## TASK INPUTS
────────────────────────────────────────
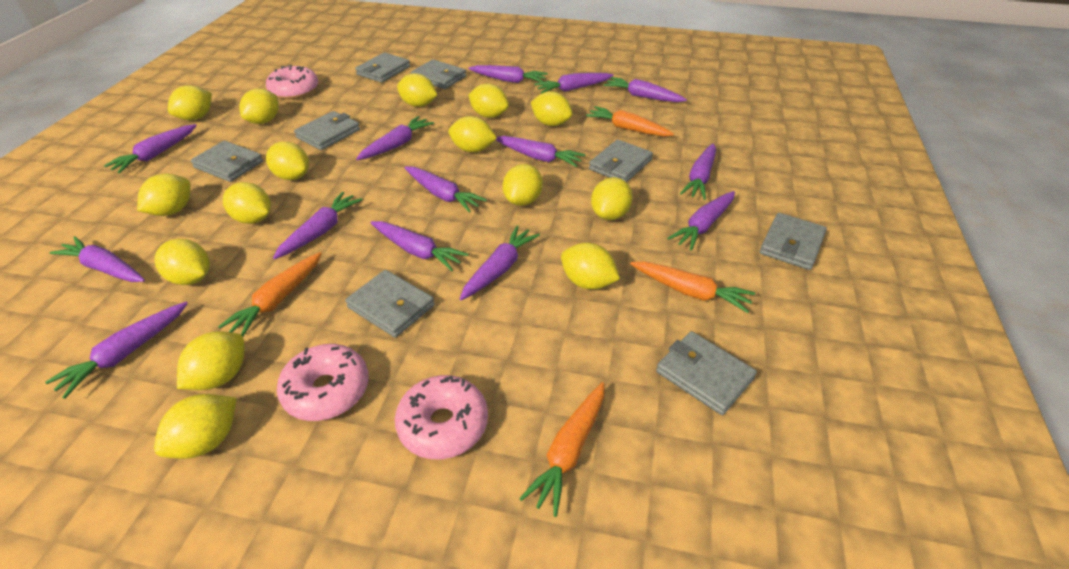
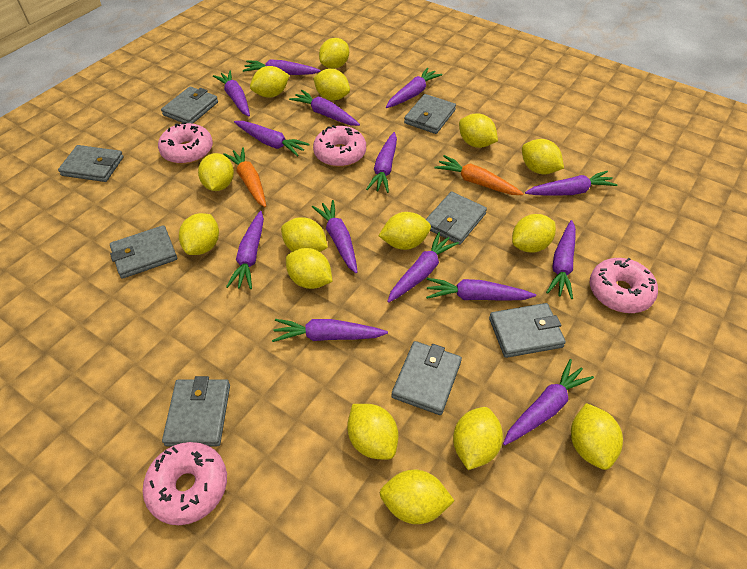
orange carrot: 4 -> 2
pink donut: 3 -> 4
────────────────────────────────────────
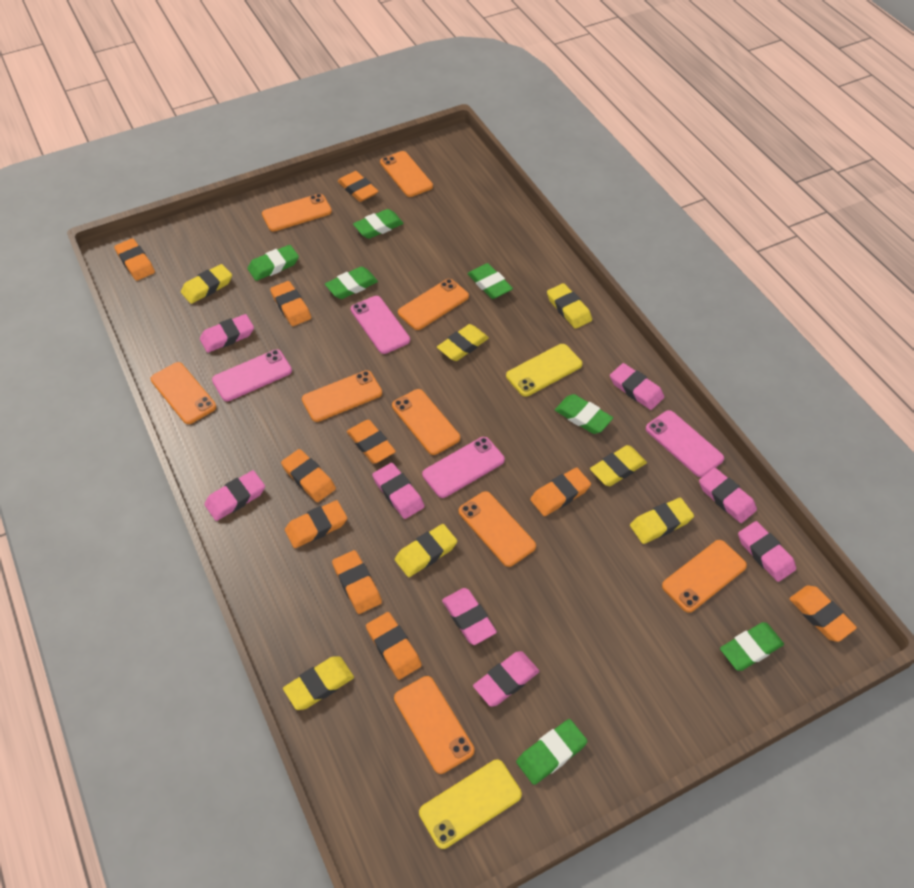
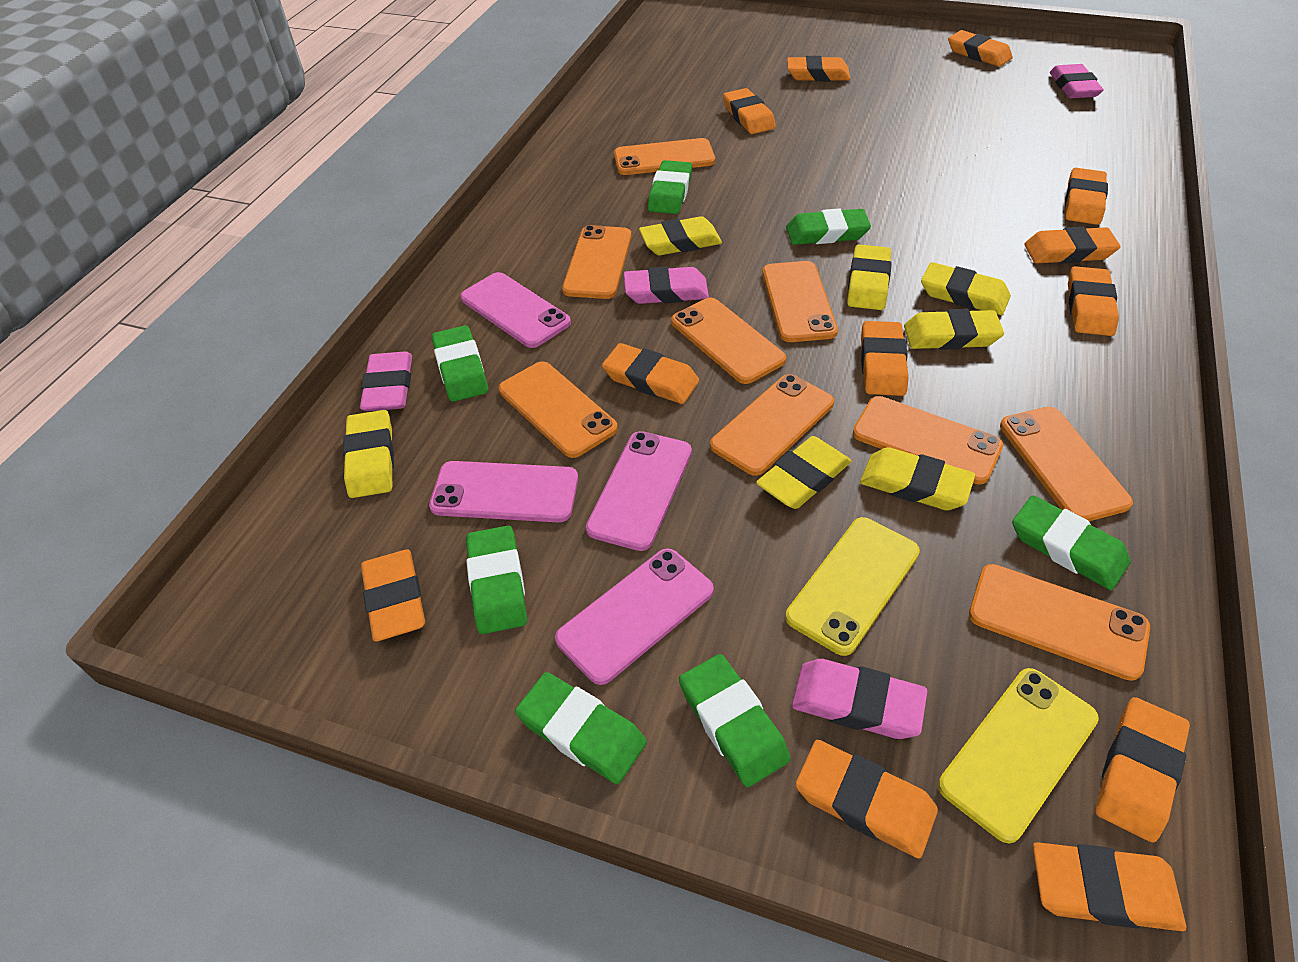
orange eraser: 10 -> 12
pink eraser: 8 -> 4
────────────────────────────────────────
## REQUIREMENT
Search the material for the word "orange" and copy every matching line.

## SOLUTION TO THE EXERCISE
orange carrot: 4 -> 2
orange eraser: 10 -> 12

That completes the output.